Task to complete. Output the entries that follow character for character. Leave every image out.

Input.
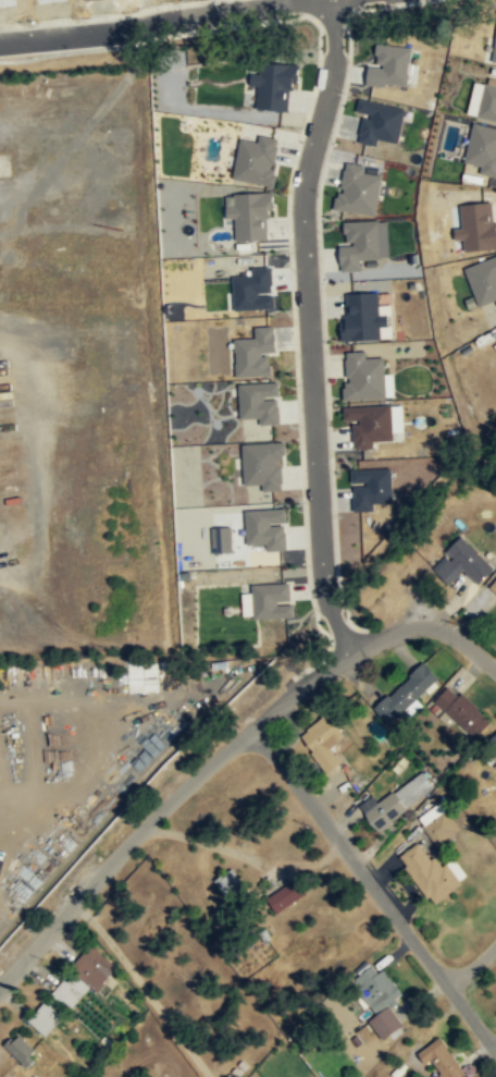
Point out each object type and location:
road: (169, 25)
building: (392, 65)
building: (276, 83)
building: (484, 100)
building: (382, 120)
building: (483, 147)
building: (258, 159)
building: (361, 189)
building: (252, 213)
building: (478, 225)
building: (362, 242)
building: (484, 279)
building: (256, 289)
building: (364, 317)
road: (307, 330)
building: (257, 352)
building: (365, 376)
building: (261, 401)
building: (371, 423)
building: (266, 464)
building: (373, 486)
building: (268, 527)
building: (223, 538)
building: (465, 561)
building: (494, 584)
building: (274, 600)
building: (248, 603)
road: (466, 645)
building: (408, 693)
building: (465, 711)
building: (325, 740)
building: (495, 764)
road: (195, 778)
building: (398, 799)
building: (439, 823)
building: (430, 872)
building: (231, 884)
road: (376, 890)
building: (288, 894)
building: (97, 966)
road: (472, 966)
building: (387, 1022)
building: (22, 1049)
building: (444, 1059)

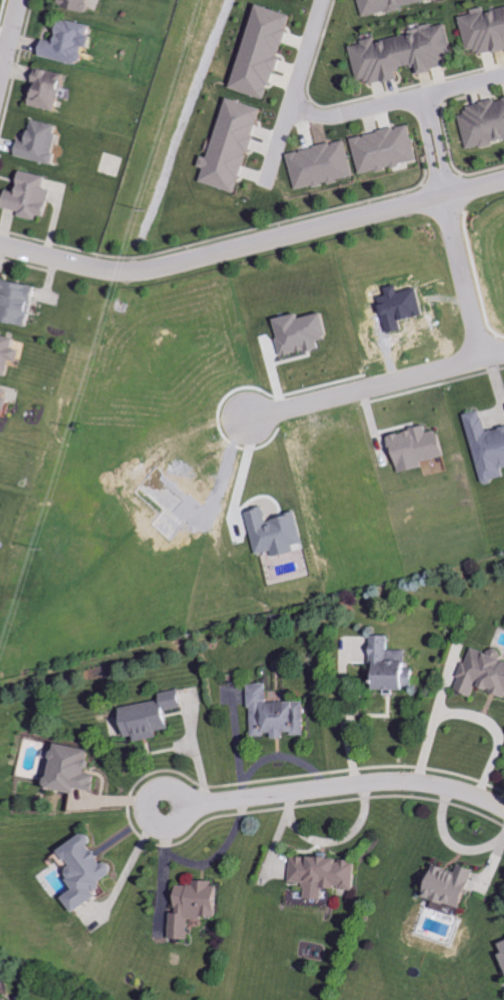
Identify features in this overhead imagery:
building: (80, 3)
building: (385, 5)
building: (486, 29)
road: (8, 36)
building: (73, 42)
building: (266, 50)
building: (405, 53)
building: (52, 88)
road: (294, 90)
road: (396, 103)
building: (483, 122)
building: (45, 141)
building: (235, 145)
building: (386, 148)
building: (322, 164)
building: (36, 196)
road: (449, 229)
road: (252, 239)
building: (22, 301)
building: (305, 333)
building: (10, 352)
road: (378, 386)
building: (5, 401)
building: (488, 446)
building: (420, 447)
building: (278, 532)
building: (483, 671)
road: (471, 710)
road: (343, 712)
building: (280, 714)
building: (155, 715)
building: (76, 769)
road: (347, 785)
road: (184, 817)
building: (89, 871)
building: (329, 874)
building: (456, 885)
building: (199, 906)
building: (503, 943)
building: (6, 999)

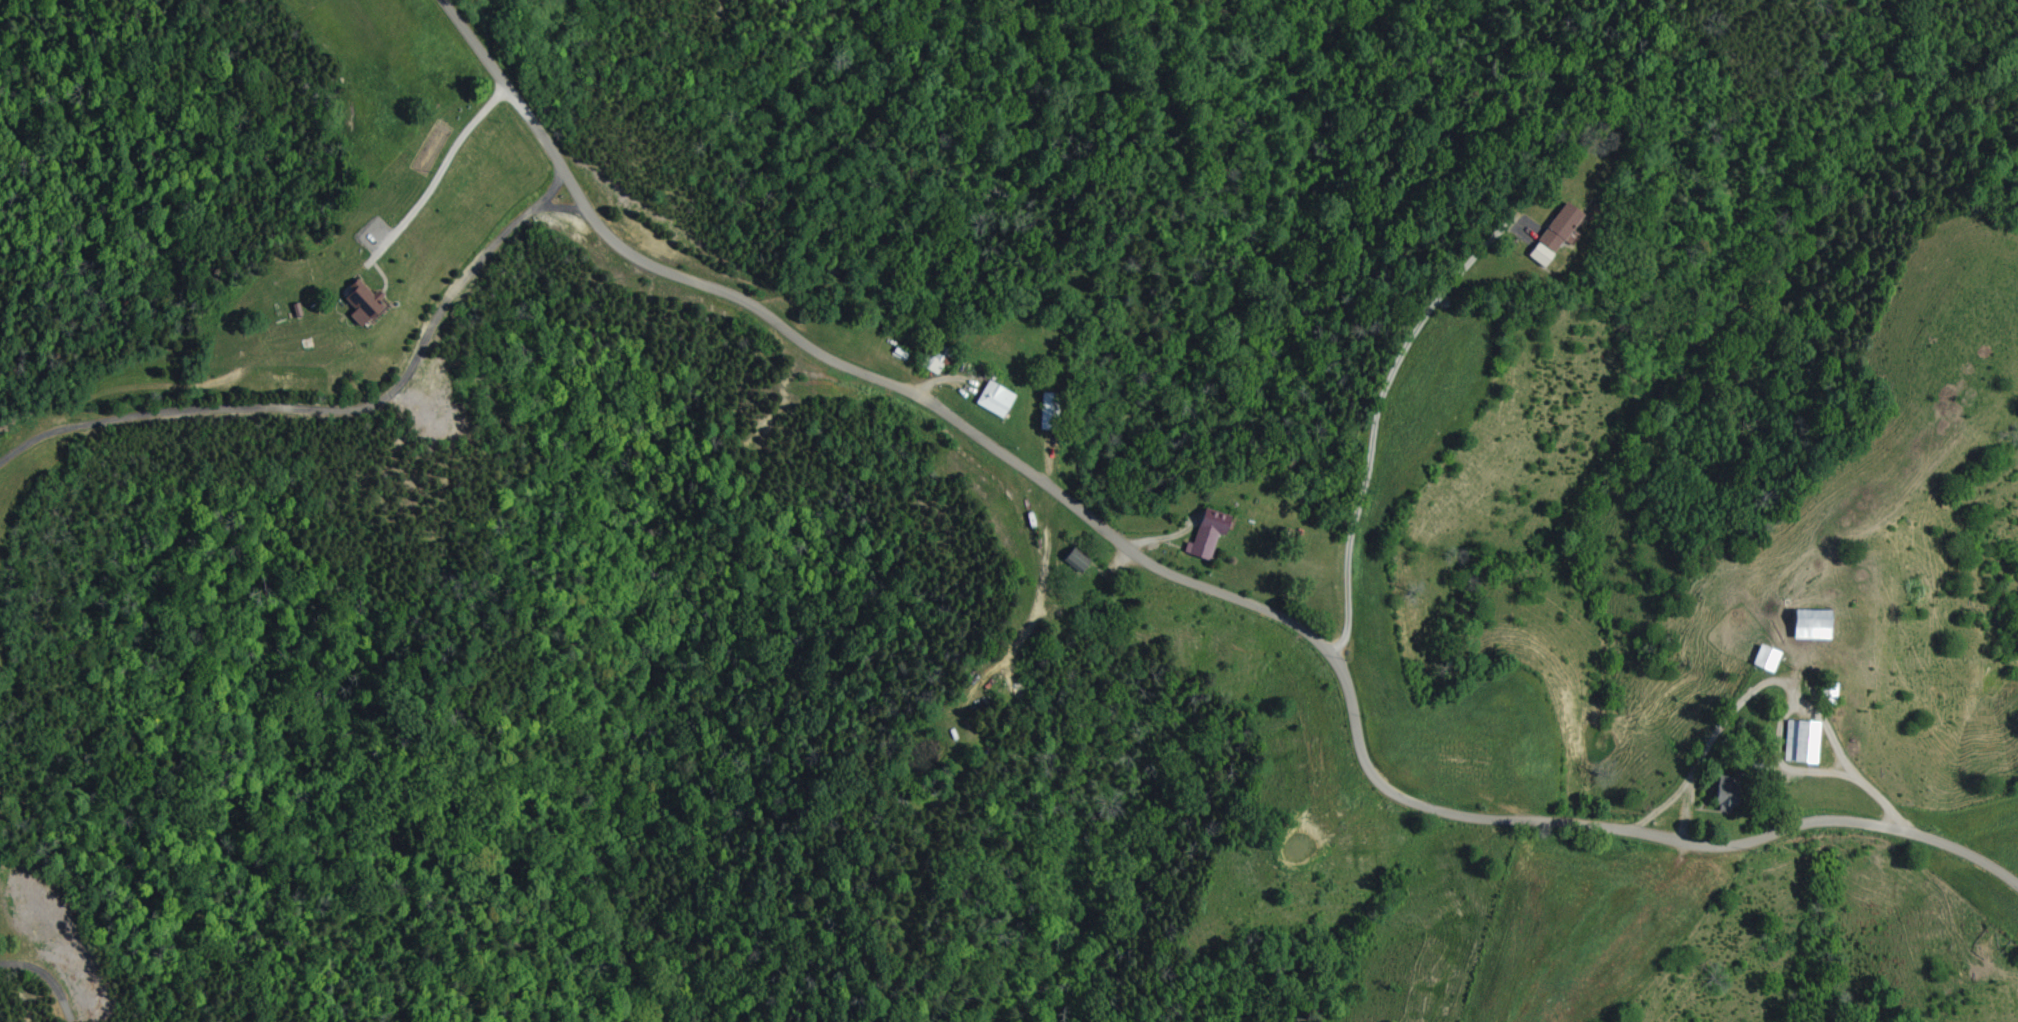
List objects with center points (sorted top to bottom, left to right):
road: (568, 224)
building: (1549, 234)
building: (365, 303)
building: (928, 367)
road: (330, 411)
road: (1378, 458)
building: (1201, 533)
building: (1068, 558)
road: (1044, 603)
road: (1170, 605)
building: (1804, 624)
building: (1797, 741)
road: (1832, 757)
building: (1717, 792)
road: (1890, 822)
road: (48, 976)

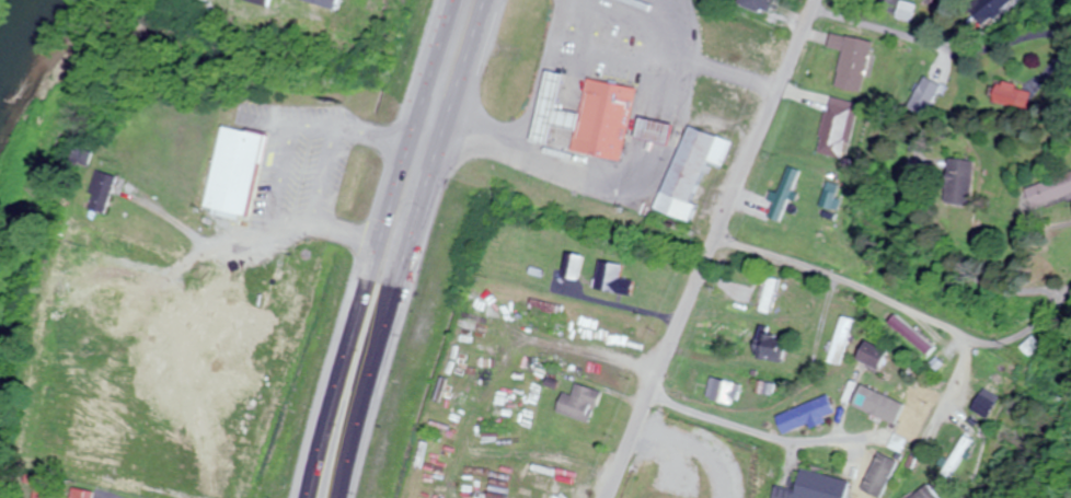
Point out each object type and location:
building: (937, 0)
building: (264, 2)
building: (327, 3)
building: (757, 5)
building: (990, 8)
river: (18, 34)
building: (741, 41)
building: (848, 61)
building: (1009, 92)
building: (925, 96)
building: (590, 115)
building: (836, 126)
building: (654, 131)
building: (85, 155)
building: (690, 171)
building: (241, 173)
building: (957, 181)
building: (1047, 189)
building: (107, 192)
building: (781, 193)
road: (380, 248)
road: (417, 248)
road: (712, 249)
building: (575, 266)
building: (615, 279)
building: (115, 298)
building: (764, 298)
road: (902, 305)
building: (904, 338)
building: (837, 341)
building: (1028, 346)
building: (766, 347)
building: (867, 356)
building: (721, 392)
building: (580, 403)
building: (882, 407)
building: (803, 415)
road: (762, 433)
building: (956, 457)
building: (750, 472)
building: (813, 487)
building: (95, 493)
building: (657, 497)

Exercise output.
Point out each object type and location:
road: (169, 25)
building: (392, 65)
building: (276, 83)
building: (484, 100)
building: (382, 120)
building: (483, 147)
building: (258, 159)
building: (361, 189)
building: (252, 213)
building: (478, 225)
building: (362, 242)
building: (484, 279)
building: (256, 289)
building: (364, 317)
road: (307, 330)
building: (257, 352)
building: (365, 376)
building: (261, 401)
building: (371, 423)
building: (266, 464)
building: (373, 486)
building: (268, 527)
building: (223, 538)
building: (465, 561)
building: (494, 584)
building: (274, 600)
building: (248, 603)
road: (466, 645)
building: (408, 693)
building: (465, 711)
building: (325, 740)
building: (495, 764)
road: (195, 778)
building: (398, 799)
building: (439, 823)
building: (430, 872)
building: (231, 884)
road: (376, 890)
building: (288, 894)
building: (97, 966)
road: (472, 966)
building: (387, 1022)
building: (22, 1049)
building: (444, 1059)

Identify features in this overhead imagery:
building: (80, 3)
building: (385, 5)
building: (486, 29)
road: (8, 36)
building: (73, 42)
building: (266, 50)
building: (405, 53)
building: (52, 88)
road: (294, 90)
road: (396, 103)
building: (483, 122)
building: (45, 141)
building: (235, 145)
building: (386, 148)
building: (322, 164)
building: (36, 196)
road: (449, 229)
road: (252, 239)
building: (22, 301)
building: (305, 333)
building: (10, 352)
road: (378, 386)
building: (5, 401)
building: (488, 446)
building: (420, 447)
building: (278, 532)
building: (483, 671)
road: (471, 710)
road: (343, 712)
building: (280, 714)
building: (155, 715)
building: (76, 769)
road: (347, 785)
road: (184, 817)
building: (89, 871)
building: (329, 874)
building: (456, 885)
building: (199, 906)
building: (503, 943)
building: (6, 999)

List objects with center points (sorted top to bottom, left to right):
road: (568, 224)
building: (1549, 234)
building: (365, 303)
building: (928, 367)
road: (330, 411)
road: (1378, 458)
building: (1201, 533)
building: (1068, 558)
road: (1044, 603)
road: (1170, 605)
building: (1804, 624)
building: (1797, 741)
road: (1832, 757)
building: (1717, 792)
road: (1890, 822)
road: (48, 976)

Point out each object type and location:
building: (937, 0)
building: (264, 2)
building: (327, 3)
building: (757, 5)
building: (990, 8)
river: (18, 34)
building: (741, 41)
building: (848, 61)
building: (1009, 92)
building: (925, 96)
building: (590, 115)
building: (836, 126)
building: (654, 131)
building: (85, 155)
building: (690, 171)
building: (241, 173)
building: (957, 181)
building: (1047, 189)
building: (107, 192)
building: (781, 193)
road: (380, 248)
road: (417, 248)
road: (712, 249)
building: (575, 266)
building: (615, 279)
building: (115, 298)
building: (764, 298)
road: (902, 305)
building: (904, 338)
building: (837, 341)
building: (1028, 346)
building: (766, 347)
building: (867, 356)
building: (721, 392)
building: (580, 403)
building: (882, 407)
building: (803, 415)
road: (762, 433)
building: (956, 457)
building: (750, 472)
building: (813, 487)
building: (95, 493)
building: (657, 497)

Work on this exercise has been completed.